Assignment: Using the listing below, keep only the lines with the word "left" and copy them.

Supplied information:
────────────────────

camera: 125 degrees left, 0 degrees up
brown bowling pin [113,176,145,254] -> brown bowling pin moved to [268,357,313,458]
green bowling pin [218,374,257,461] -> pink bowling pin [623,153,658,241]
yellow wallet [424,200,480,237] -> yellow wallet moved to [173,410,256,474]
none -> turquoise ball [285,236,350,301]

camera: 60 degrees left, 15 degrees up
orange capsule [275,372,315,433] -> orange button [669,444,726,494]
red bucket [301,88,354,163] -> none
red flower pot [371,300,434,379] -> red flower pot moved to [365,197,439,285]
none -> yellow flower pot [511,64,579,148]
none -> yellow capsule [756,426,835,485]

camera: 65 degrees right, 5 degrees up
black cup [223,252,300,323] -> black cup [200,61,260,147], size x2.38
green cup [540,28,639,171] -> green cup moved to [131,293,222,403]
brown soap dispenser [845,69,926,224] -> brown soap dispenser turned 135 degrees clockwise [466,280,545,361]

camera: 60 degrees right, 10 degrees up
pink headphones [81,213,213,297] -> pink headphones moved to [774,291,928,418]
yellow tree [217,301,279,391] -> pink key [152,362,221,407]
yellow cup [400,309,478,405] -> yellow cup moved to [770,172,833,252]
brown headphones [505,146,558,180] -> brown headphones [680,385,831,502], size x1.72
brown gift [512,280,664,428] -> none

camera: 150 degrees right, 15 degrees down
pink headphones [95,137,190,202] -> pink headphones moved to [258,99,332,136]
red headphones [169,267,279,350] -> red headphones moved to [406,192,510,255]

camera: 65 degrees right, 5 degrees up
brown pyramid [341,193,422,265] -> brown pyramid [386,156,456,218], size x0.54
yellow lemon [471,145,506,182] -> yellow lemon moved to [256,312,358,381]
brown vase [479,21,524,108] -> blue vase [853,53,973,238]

────────────────────

Answer to this exercise:
camera: 125 degrees left, 0 degrees up
camera: 60 degrees left, 15 degrees up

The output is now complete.